=== Items from a data source ===
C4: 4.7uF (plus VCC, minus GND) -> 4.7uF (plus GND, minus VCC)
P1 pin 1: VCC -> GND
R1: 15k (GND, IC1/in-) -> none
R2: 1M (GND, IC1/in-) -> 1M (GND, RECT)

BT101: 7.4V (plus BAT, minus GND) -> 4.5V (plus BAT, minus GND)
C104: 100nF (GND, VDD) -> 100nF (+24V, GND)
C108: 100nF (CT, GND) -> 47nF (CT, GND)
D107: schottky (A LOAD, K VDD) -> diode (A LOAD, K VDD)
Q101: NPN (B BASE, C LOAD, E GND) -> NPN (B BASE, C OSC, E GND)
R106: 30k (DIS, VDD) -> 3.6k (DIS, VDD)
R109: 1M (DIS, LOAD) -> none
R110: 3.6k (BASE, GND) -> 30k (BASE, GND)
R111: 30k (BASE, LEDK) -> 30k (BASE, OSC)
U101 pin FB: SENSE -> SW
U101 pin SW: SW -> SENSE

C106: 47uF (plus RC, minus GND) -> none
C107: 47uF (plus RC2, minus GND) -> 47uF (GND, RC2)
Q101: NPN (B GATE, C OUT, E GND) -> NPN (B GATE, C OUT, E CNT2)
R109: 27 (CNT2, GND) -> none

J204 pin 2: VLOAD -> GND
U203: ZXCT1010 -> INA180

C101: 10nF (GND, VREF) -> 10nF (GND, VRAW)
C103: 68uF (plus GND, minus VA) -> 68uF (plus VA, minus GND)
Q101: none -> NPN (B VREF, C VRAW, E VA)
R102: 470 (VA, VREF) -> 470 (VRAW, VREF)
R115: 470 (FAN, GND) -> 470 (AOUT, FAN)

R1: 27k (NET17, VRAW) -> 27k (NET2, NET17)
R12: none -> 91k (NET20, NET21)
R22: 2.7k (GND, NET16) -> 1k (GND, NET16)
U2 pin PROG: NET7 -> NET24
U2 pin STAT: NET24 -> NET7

=== ASSIGNMENT ===
Extract each line holding the word "BASE" from the records.

=== ANSWER TO THE EXERCISE ===
Q101: NPN (B BASE, C LOAD, E GND) -> NPN (B BASE, C OSC, E GND)
R110: 3.6k (BASE, GND) -> 30k (BASE, GND)
R111: 30k (BASE, LEDK) -> 30k (BASE, OSC)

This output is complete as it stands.